WORK INSTRUCTION → The data below is to be returned in full and exactly.

SUPPLIED INFORMATION →
Segment Open

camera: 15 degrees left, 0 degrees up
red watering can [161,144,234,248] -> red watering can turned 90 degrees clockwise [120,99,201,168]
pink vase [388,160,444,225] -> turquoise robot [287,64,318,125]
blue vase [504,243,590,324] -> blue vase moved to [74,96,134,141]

Segment Closed

SOLUTION TO THE PROBLEM →
camera: 15 degrees left, 0 degrees up
red watering can [161,144,234,248] -> red watering can turned 90 degrees clockwise [120,99,201,168]
pink vase [388,160,444,225] -> turquoise robot [287,64,318,125]
blue vase [504,243,590,324] -> blue vase moved to [74,96,134,141]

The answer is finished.